» Task directions
Where a record contains a picture, omit the picture and repeat the rest exactly.

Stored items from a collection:
- Opening Delimiter -

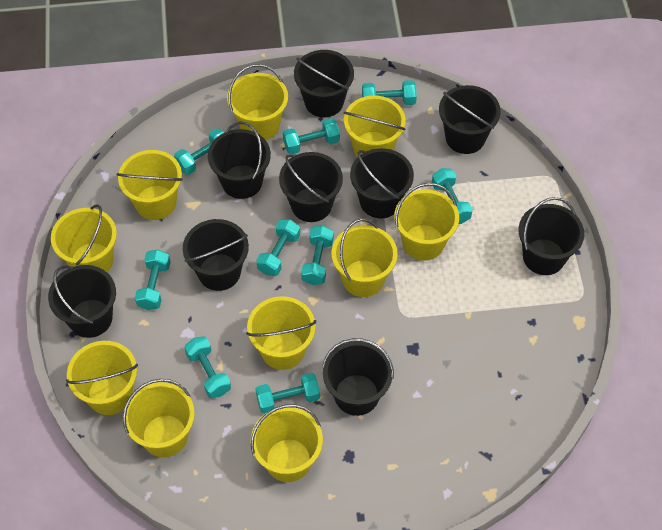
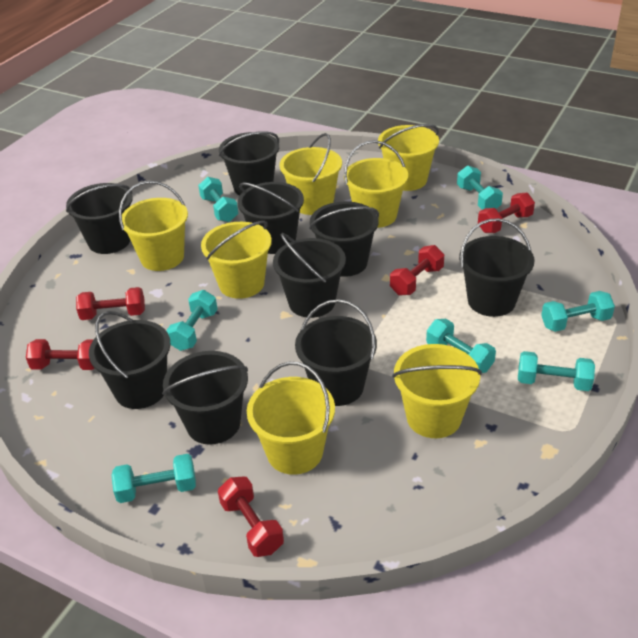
red dumbbell: 0 -> 5
turquoise dumbbell: 9 -> 7
yellow bucket: 10 -> 7

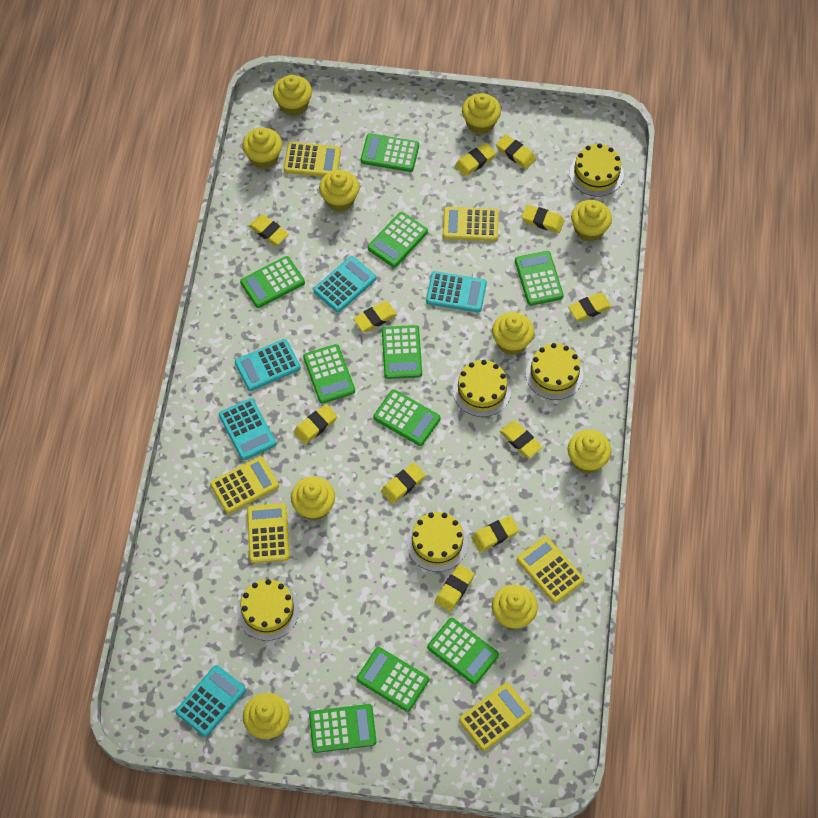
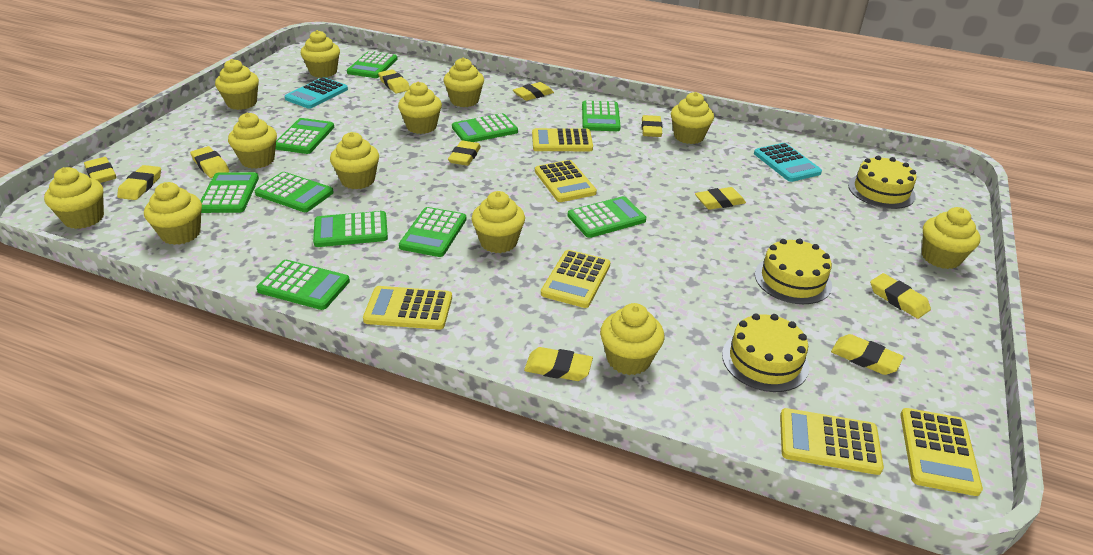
turquoise calculator: 5 -> 2
yellow cake: 5 -> 3
yellow cupcake: 10 -> 12

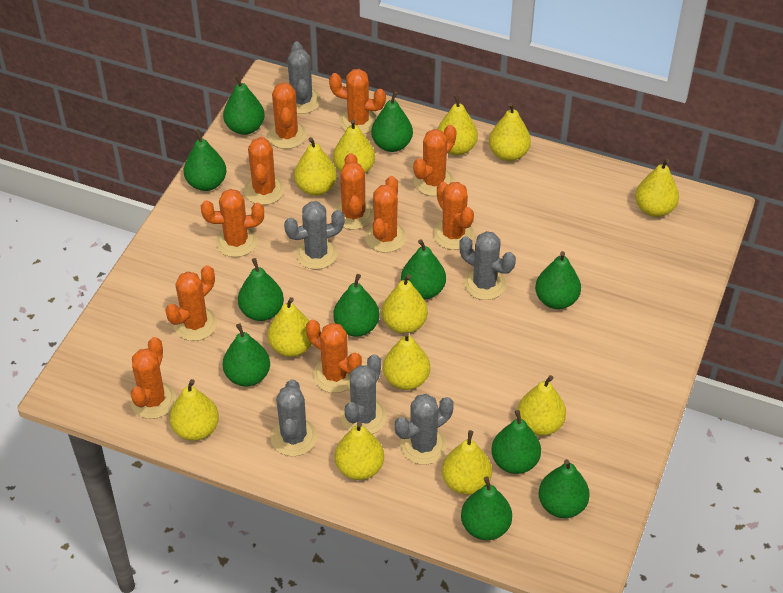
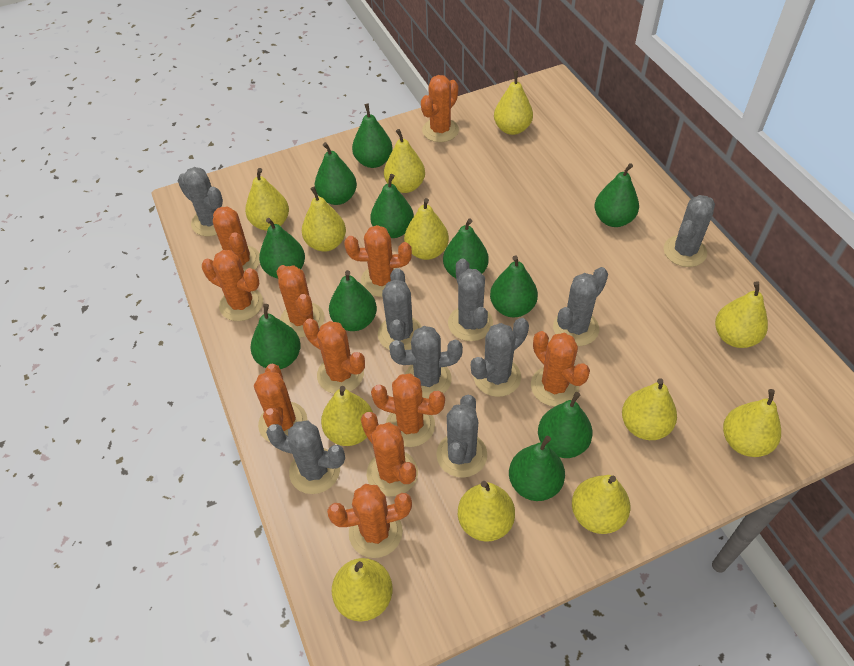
grey cactus: 6 -> 9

- Closing Delimiter -

» Output for this task
red dumbbell: 0 -> 5
turquoise dumbbell: 9 -> 7
yellow bucket: 10 -> 7

turquoise calculator: 5 -> 2
yellow cake: 5 -> 3
yellow cupcake: 10 -> 12

grey cactus: 6 -> 9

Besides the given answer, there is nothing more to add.